Work to complete - Pictures are not part of the copy; repeat everything else in the records exactly.

Input material -
+--

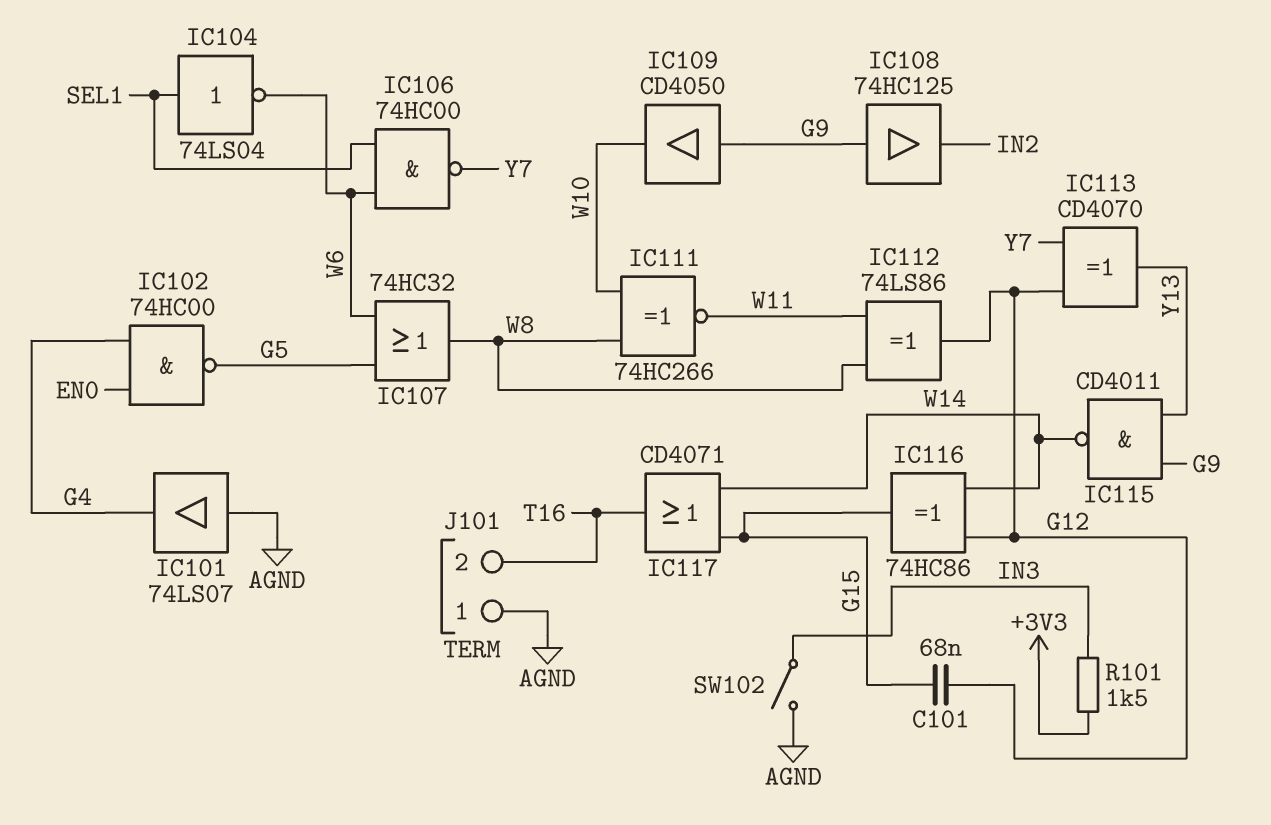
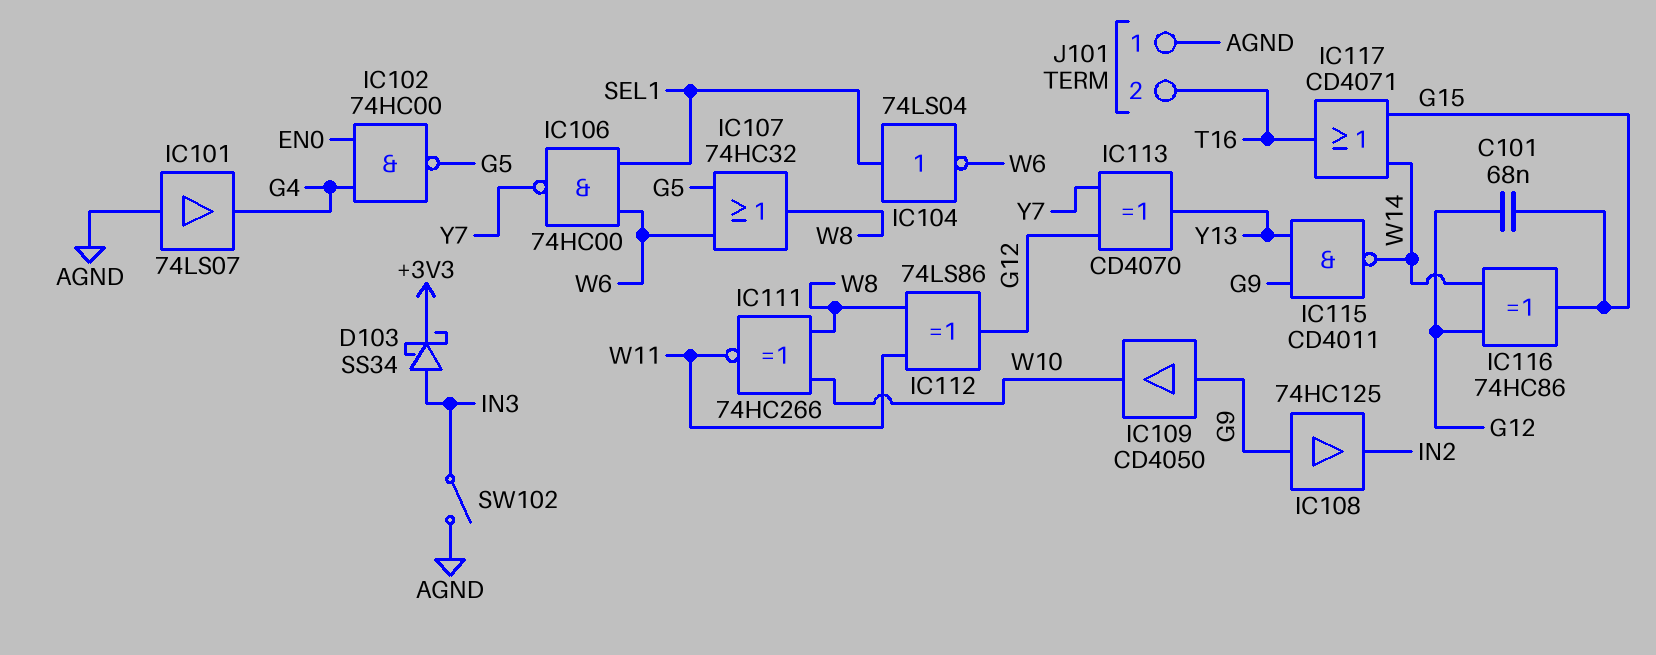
D103: none -> schottky SS34 (A IN3, K +3V3)
R101: 1.5k (+3V3, IN3) -> none

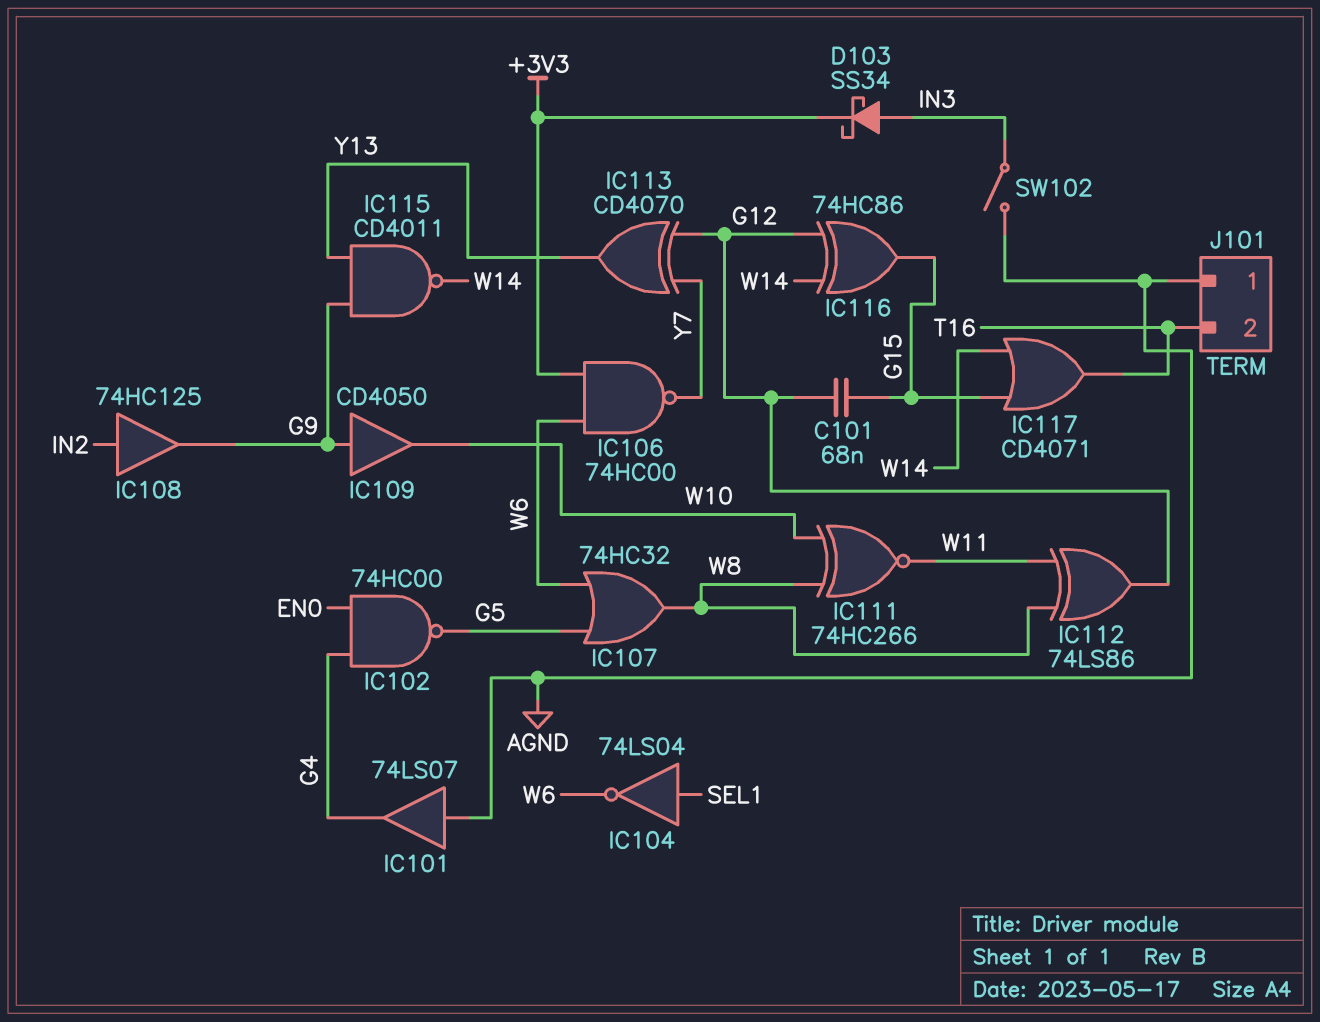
IC106: NAND 74HC00 (in SEL1, in W6, out Y7) -> NAND 74HC00 (in +3V3, in W6, out Y7)
IC108: buffer 74HC125 (in G9, out IN2) -> buffer 74HC125 (in IN2, out G9)

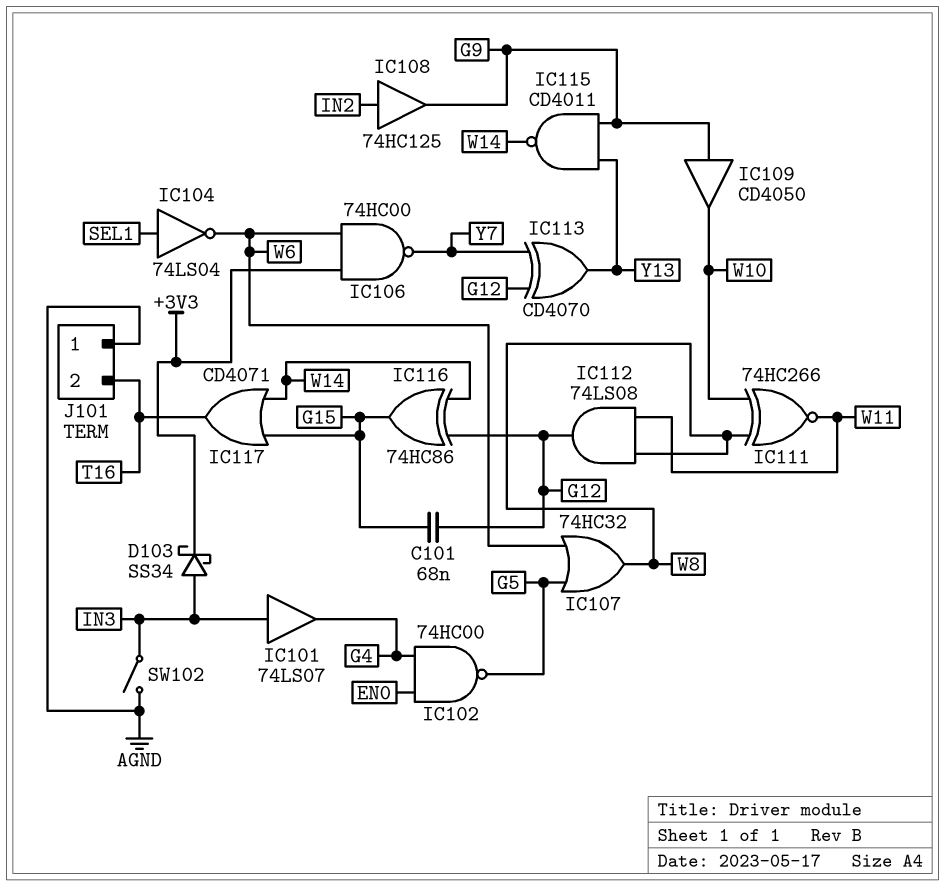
IC101: buffer 74LS07 (in AGND, out G4) -> buffer 74LS07 (in IN3, out G4)
IC112: XOR 74LS86 (in W8, in W11, out G12) -> AND 74LS08 (in W8, in W11, out G12)

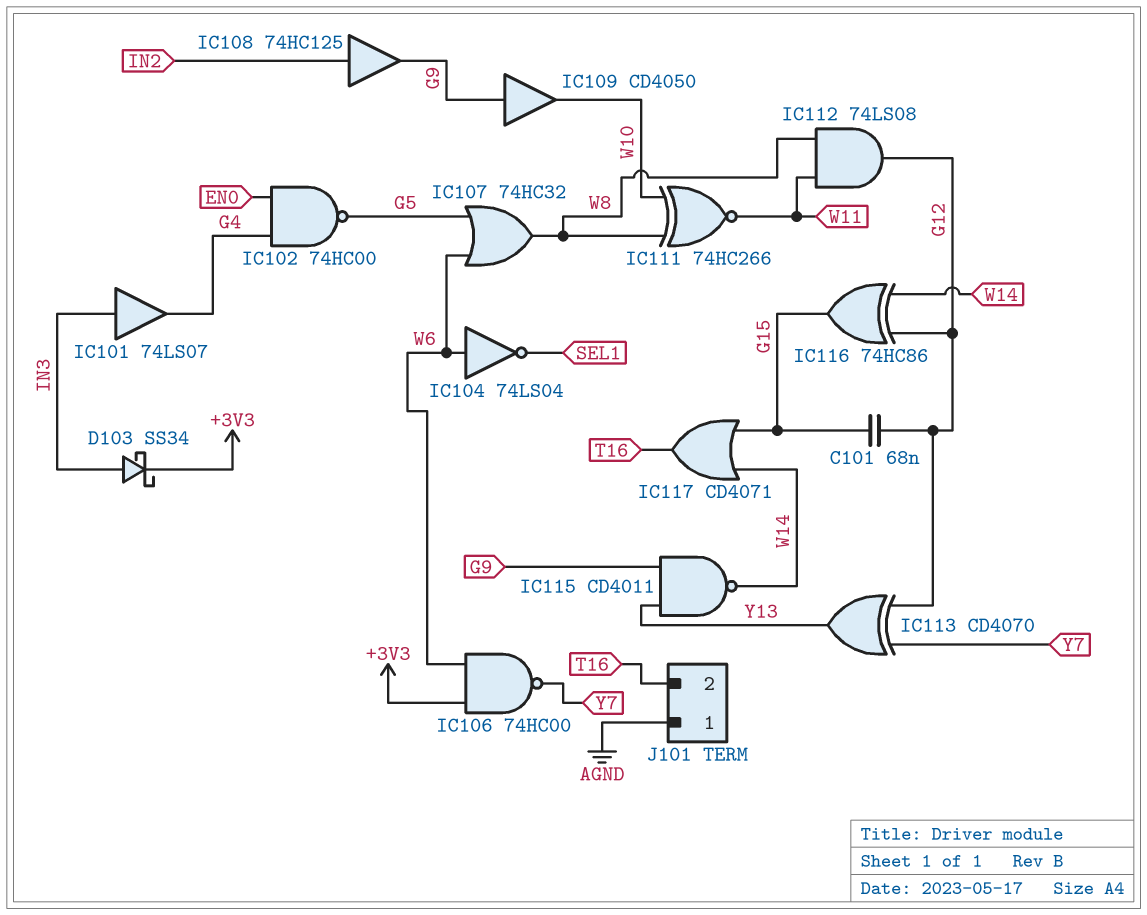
IC104: NOT 74LS04 (in SEL1, out W6) -> NOT 74LS04 (in W6, out SEL1)
SW102: switch (AGND, IN3) -> none

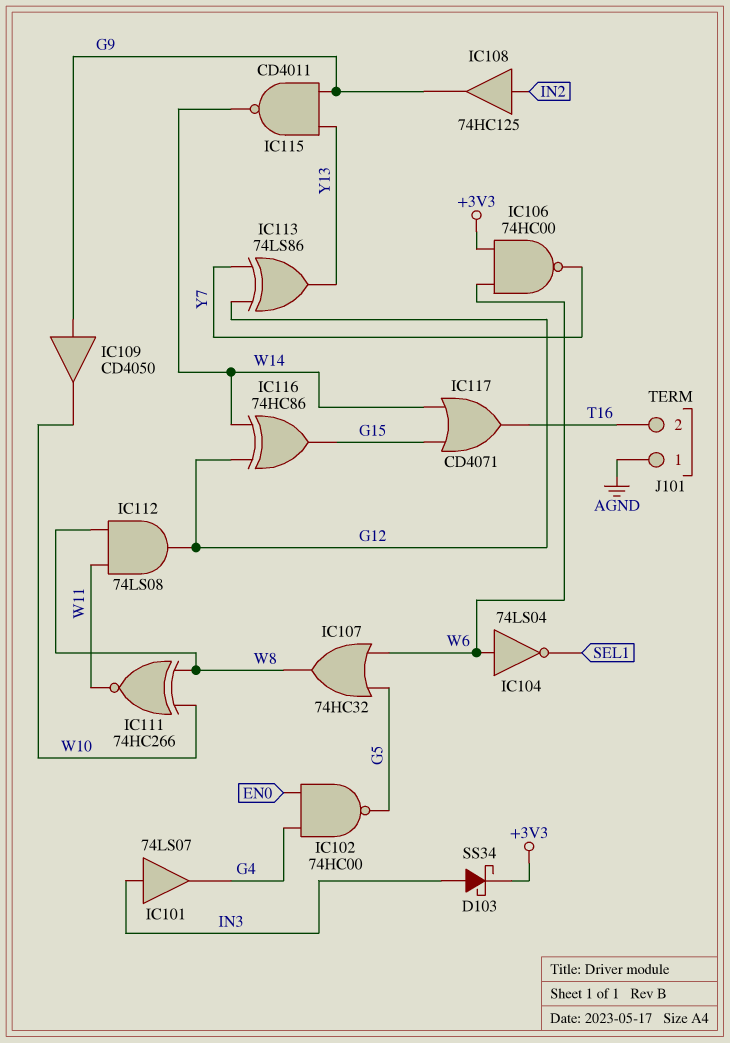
C101: 68nF (G12, G15) -> none
IC113: XOR CD4070 (in G12, in Y7, out Y13) -> XOR 74LS86 (in G12, in Y7, out Y13)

+--

Answer to the exercise -
D103: none -> schottky SS34 (A IN3, K +3V3)
R101: 1.5k (+3V3, IN3) -> none

IC106: NAND 74HC00 (in SEL1, in W6, out Y7) -> NAND 74HC00 (in +3V3, in W6, out Y7)
IC108: buffer 74HC125 (in G9, out IN2) -> buffer 74HC125 (in IN2, out G9)

IC101: buffer 74LS07 (in AGND, out G4) -> buffer 74LS07 (in IN3, out G4)
IC112: XOR 74LS86 (in W8, in W11, out G12) -> AND 74LS08 (in W8, in W11, out G12)

IC104: NOT 74LS04 (in SEL1, out W6) -> NOT 74LS04 (in W6, out SEL1)
SW102: switch (AGND, IN3) -> none

C101: 68nF (G12, G15) -> none
IC113: XOR CD4070 (in G12, in Y7, out Y13) -> XOR 74LS86 (in G12, in Y7, out Y13)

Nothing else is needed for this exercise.